The problem: Repeat the records exactly. Every line must match.

Object change descriptions:

# # #

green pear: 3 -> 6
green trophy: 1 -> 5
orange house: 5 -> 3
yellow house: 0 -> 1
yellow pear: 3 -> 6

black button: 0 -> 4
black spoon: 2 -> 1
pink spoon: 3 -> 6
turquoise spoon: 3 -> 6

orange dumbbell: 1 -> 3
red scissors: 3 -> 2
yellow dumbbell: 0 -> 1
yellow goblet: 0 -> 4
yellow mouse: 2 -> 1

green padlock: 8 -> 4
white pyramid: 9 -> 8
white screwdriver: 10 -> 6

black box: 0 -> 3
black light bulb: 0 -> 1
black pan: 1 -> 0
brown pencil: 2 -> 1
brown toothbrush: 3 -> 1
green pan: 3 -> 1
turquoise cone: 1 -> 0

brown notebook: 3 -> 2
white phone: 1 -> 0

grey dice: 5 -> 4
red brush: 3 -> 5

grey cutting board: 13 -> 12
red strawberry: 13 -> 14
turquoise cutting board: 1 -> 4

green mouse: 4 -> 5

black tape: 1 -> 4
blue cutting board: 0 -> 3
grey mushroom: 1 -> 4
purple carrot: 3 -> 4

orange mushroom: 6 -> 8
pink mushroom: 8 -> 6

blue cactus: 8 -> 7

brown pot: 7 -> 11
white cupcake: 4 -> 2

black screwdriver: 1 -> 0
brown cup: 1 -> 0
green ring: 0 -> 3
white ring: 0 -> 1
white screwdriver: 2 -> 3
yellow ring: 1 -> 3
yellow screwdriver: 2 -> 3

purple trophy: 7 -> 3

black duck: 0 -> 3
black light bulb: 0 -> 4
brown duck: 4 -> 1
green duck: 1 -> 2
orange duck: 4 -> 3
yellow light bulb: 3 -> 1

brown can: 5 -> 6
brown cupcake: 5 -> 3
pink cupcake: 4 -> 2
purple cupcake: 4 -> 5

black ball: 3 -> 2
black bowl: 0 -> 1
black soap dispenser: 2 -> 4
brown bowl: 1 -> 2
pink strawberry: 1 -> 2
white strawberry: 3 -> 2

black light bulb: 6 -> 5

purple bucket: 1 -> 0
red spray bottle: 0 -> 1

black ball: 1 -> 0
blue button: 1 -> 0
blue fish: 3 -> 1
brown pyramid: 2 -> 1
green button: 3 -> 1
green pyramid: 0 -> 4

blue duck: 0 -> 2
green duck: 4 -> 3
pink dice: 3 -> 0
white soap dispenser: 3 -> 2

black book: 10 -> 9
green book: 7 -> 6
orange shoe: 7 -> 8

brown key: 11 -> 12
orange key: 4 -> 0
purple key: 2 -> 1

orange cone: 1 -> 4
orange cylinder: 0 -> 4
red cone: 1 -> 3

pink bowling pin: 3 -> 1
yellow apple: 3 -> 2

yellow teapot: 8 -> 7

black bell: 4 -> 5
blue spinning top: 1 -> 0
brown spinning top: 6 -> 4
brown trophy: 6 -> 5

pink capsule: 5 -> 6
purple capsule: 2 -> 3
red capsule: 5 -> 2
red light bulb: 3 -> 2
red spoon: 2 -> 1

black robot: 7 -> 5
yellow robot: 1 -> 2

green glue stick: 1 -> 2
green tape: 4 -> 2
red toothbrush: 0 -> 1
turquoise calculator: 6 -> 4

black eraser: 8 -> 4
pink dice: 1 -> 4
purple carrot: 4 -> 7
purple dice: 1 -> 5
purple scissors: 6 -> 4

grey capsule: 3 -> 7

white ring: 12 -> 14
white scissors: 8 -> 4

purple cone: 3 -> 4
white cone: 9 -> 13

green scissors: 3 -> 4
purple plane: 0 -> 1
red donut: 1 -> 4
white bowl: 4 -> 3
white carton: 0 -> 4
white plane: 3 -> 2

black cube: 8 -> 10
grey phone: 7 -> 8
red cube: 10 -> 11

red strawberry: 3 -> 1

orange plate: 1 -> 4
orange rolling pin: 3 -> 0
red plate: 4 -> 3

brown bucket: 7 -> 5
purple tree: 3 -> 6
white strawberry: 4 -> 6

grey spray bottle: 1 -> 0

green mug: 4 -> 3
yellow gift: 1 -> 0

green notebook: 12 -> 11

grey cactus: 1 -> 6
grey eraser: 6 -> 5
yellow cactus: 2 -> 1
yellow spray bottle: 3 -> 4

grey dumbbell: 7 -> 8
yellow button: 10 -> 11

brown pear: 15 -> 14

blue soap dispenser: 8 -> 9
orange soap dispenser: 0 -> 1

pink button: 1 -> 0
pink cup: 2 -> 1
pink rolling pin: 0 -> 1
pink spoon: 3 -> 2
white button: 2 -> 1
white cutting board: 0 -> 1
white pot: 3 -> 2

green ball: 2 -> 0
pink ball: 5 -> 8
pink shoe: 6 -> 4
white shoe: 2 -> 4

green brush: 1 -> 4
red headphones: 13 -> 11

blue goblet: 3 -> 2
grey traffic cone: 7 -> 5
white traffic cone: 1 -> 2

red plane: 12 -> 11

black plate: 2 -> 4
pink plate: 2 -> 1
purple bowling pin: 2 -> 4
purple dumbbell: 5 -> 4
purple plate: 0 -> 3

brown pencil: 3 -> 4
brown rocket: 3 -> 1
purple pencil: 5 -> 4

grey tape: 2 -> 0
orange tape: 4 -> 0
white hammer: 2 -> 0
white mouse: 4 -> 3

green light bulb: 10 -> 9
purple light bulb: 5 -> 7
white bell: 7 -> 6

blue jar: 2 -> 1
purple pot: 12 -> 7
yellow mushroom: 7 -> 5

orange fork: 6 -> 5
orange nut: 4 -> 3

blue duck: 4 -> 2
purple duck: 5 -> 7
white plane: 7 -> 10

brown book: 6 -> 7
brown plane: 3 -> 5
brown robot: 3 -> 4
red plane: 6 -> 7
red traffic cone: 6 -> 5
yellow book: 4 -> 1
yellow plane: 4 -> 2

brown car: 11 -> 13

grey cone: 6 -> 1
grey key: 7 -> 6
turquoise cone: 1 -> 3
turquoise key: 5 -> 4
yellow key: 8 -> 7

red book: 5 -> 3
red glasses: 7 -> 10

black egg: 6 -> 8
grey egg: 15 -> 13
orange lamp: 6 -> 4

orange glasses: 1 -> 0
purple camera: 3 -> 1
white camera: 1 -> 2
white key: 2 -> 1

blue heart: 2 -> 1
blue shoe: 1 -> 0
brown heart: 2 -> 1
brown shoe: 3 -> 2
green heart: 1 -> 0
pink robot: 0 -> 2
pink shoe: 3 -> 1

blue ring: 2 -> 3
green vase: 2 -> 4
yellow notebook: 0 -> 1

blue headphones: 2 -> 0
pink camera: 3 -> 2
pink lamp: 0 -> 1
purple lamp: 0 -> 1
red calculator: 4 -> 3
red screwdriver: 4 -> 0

# # #

Finished exercise:
green pear: 3 -> 6
green trophy: 1 -> 5
orange house: 5 -> 3
yellow house: 0 -> 1
yellow pear: 3 -> 6

black button: 0 -> 4
black spoon: 2 -> 1
pink spoon: 3 -> 6
turquoise spoon: 3 -> 6

orange dumbbell: 1 -> 3
red scissors: 3 -> 2
yellow dumbbell: 0 -> 1
yellow goblet: 0 -> 4
yellow mouse: 2 -> 1

green padlock: 8 -> 4
white pyramid: 9 -> 8
white screwdriver: 10 -> 6

black box: 0 -> 3
black light bulb: 0 -> 1
black pan: 1 -> 0
brown pencil: 2 -> 1
brown toothbrush: 3 -> 1
green pan: 3 -> 1
turquoise cone: 1 -> 0

brown notebook: 3 -> 2
white phone: 1 -> 0

grey dice: 5 -> 4
red brush: 3 -> 5

grey cutting board: 13 -> 12
red strawberry: 13 -> 14
turquoise cutting board: 1 -> 4

green mouse: 4 -> 5

black tape: 1 -> 4
blue cutting board: 0 -> 3
grey mushroom: 1 -> 4
purple carrot: 3 -> 4

orange mushroom: 6 -> 8
pink mushroom: 8 -> 6

blue cactus: 8 -> 7

brown pot: 7 -> 11
white cupcake: 4 -> 2

black screwdriver: 1 -> 0
brown cup: 1 -> 0
green ring: 0 -> 3
white ring: 0 -> 1
white screwdriver: 2 -> 3
yellow ring: 1 -> 3
yellow screwdriver: 2 -> 3

purple trophy: 7 -> 3

black duck: 0 -> 3
black light bulb: 0 -> 4
brown duck: 4 -> 1
green duck: 1 -> 2
orange duck: 4 -> 3
yellow light bulb: 3 -> 1

brown can: 5 -> 6
brown cupcake: 5 -> 3
pink cupcake: 4 -> 2
purple cupcake: 4 -> 5

black ball: 3 -> 2
black bowl: 0 -> 1
black soap dispenser: 2 -> 4
brown bowl: 1 -> 2
pink strawberry: 1 -> 2
white strawberry: 3 -> 2

black light bulb: 6 -> 5

purple bucket: 1 -> 0
red spray bottle: 0 -> 1

black ball: 1 -> 0
blue button: 1 -> 0
blue fish: 3 -> 1
brown pyramid: 2 -> 1
green button: 3 -> 1
green pyramid: 0 -> 4

blue duck: 0 -> 2
green duck: 4 -> 3
pink dice: 3 -> 0
white soap dispenser: 3 -> 2

black book: 10 -> 9
green book: 7 -> 6
orange shoe: 7 -> 8

brown key: 11 -> 12
orange key: 4 -> 0
purple key: 2 -> 1

orange cone: 1 -> 4
orange cylinder: 0 -> 4
red cone: 1 -> 3

pink bowling pin: 3 -> 1
yellow apple: 3 -> 2

yellow teapot: 8 -> 7

black bell: 4 -> 5
blue spinning top: 1 -> 0
brown spinning top: 6 -> 4
brown trophy: 6 -> 5

pink capsule: 5 -> 6
purple capsule: 2 -> 3
red capsule: 5 -> 2
red light bulb: 3 -> 2
red spoon: 2 -> 1

black robot: 7 -> 5
yellow robot: 1 -> 2

green glue stick: 1 -> 2
green tape: 4 -> 2
red toothbrush: 0 -> 1
turquoise calculator: 6 -> 4

black eraser: 8 -> 4
pink dice: 1 -> 4
purple carrot: 4 -> 7
purple dice: 1 -> 5
purple scissors: 6 -> 4

grey capsule: 3 -> 7

white ring: 12 -> 14
white scissors: 8 -> 4

purple cone: 3 -> 4
white cone: 9 -> 13

green scissors: 3 -> 4
purple plane: 0 -> 1
red donut: 1 -> 4
white bowl: 4 -> 3
white carton: 0 -> 4
white plane: 3 -> 2

black cube: 8 -> 10
grey phone: 7 -> 8
red cube: 10 -> 11

red strawberry: 3 -> 1

orange plate: 1 -> 4
orange rolling pin: 3 -> 0
red plate: 4 -> 3

brown bucket: 7 -> 5
purple tree: 3 -> 6
white strawberry: 4 -> 6

grey spray bottle: 1 -> 0

green mug: 4 -> 3
yellow gift: 1 -> 0

green notebook: 12 -> 11

grey cactus: 1 -> 6
grey eraser: 6 -> 5
yellow cactus: 2 -> 1
yellow spray bottle: 3 -> 4

grey dumbbell: 7 -> 8
yellow button: 10 -> 11

brown pear: 15 -> 14

blue soap dispenser: 8 -> 9
orange soap dispenser: 0 -> 1

pink button: 1 -> 0
pink cup: 2 -> 1
pink rolling pin: 0 -> 1
pink spoon: 3 -> 2
white button: 2 -> 1
white cutting board: 0 -> 1
white pot: 3 -> 2

green ball: 2 -> 0
pink ball: 5 -> 8
pink shoe: 6 -> 4
white shoe: 2 -> 4

green brush: 1 -> 4
red headphones: 13 -> 11

blue goblet: 3 -> 2
grey traffic cone: 7 -> 5
white traffic cone: 1 -> 2

red plane: 12 -> 11

black plate: 2 -> 4
pink plate: 2 -> 1
purple bowling pin: 2 -> 4
purple dumbbell: 5 -> 4
purple plate: 0 -> 3

brown pencil: 3 -> 4
brown rocket: 3 -> 1
purple pencil: 5 -> 4

grey tape: 2 -> 0
orange tape: 4 -> 0
white hammer: 2 -> 0
white mouse: 4 -> 3

green light bulb: 10 -> 9
purple light bulb: 5 -> 7
white bell: 7 -> 6

blue jar: 2 -> 1
purple pot: 12 -> 7
yellow mushroom: 7 -> 5

orange fork: 6 -> 5
orange nut: 4 -> 3

blue duck: 4 -> 2
purple duck: 5 -> 7
white plane: 7 -> 10

brown book: 6 -> 7
brown plane: 3 -> 5
brown robot: 3 -> 4
red plane: 6 -> 7
red traffic cone: 6 -> 5
yellow book: 4 -> 1
yellow plane: 4 -> 2

brown car: 11 -> 13

grey cone: 6 -> 1
grey key: 7 -> 6
turquoise cone: 1 -> 3
turquoise key: 5 -> 4
yellow key: 8 -> 7

red book: 5 -> 3
red glasses: 7 -> 10

black egg: 6 -> 8
grey egg: 15 -> 13
orange lamp: 6 -> 4

orange glasses: 1 -> 0
purple camera: 3 -> 1
white camera: 1 -> 2
white key: 2 -> 1

blue heart: 2 -> 1
blue shoe: 1 -> 0
brown heart: 2 -> 1
brown shoe: 3 -> 2
green heart: 1 -> 0
pink robot: 0 -> 2
pink shoe: 3 -> 1

blue ring: 2 -> 3
green vase: 2 -> 4
yellow notebook: 0 -> 1

blue headphones: 2 -> 0
pink camera: 3 -> 2
pink lamp: 0 -> 1
purple lamp: 0 -> 1
red calculator: 4 -> 3
red screwdriver: 4 -> 0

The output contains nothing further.